::: Supplied information
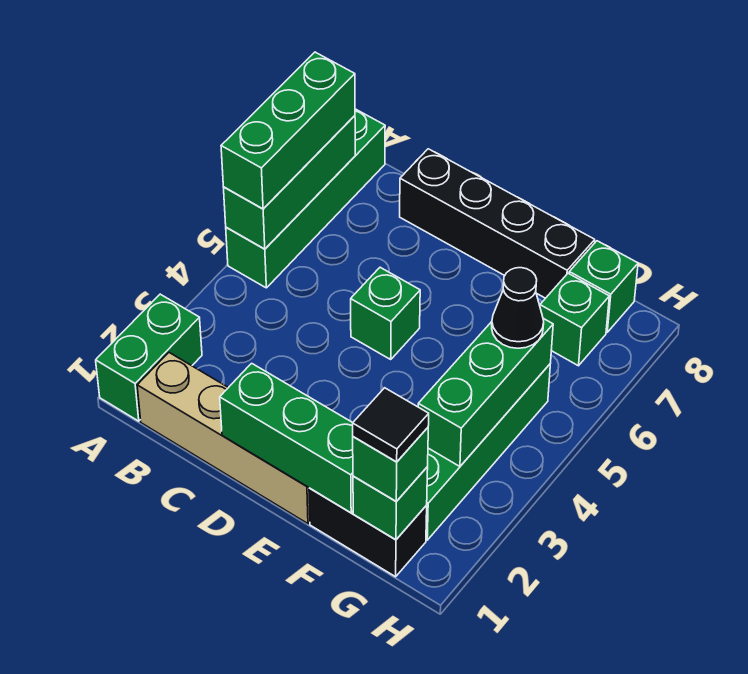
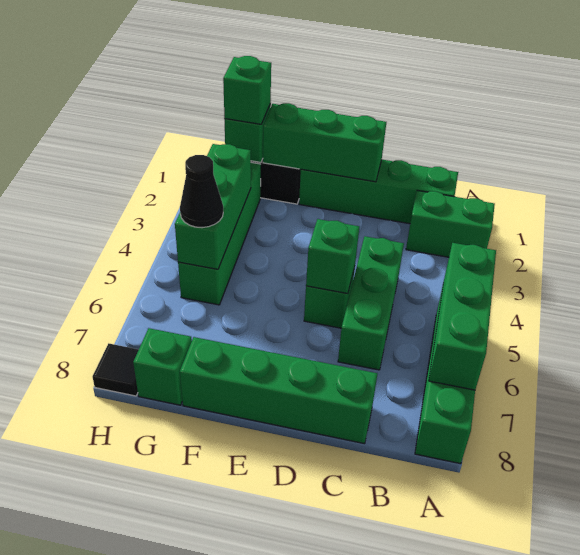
green brick A1:A2 level 1 -> green brick A2:B2 level 1
green brick A5:A7 level 3 -> green brick C4:C6 level 1
tan brick B1:E1 level 1 -> green brick B1:E1 level 1
black brick C8:F8 level 1 -> green brick C8:F8 level 1
black tile G1 level 4 -> black tile H8 level 1
green brick G7 level 1 -> green brick D5 level 2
::::::
- _Directions for this task_: Set down, exactly and only, the lines running from the one holding "green brick A5:A7" through the end of the records above, both ends included.

- _Answer space_:
green brick A5:A7 level 3 -> green brick C4:C6 level 1
tan brick B1:E1 level 1 -> green brick B1:E1 level 1
black brick C8:F8 level 1 -> green brick C8:F8 level 1
black tile G1 level 4 -> black tile H8 level 1
green brick G7 level 1 -> green brick D5 level 2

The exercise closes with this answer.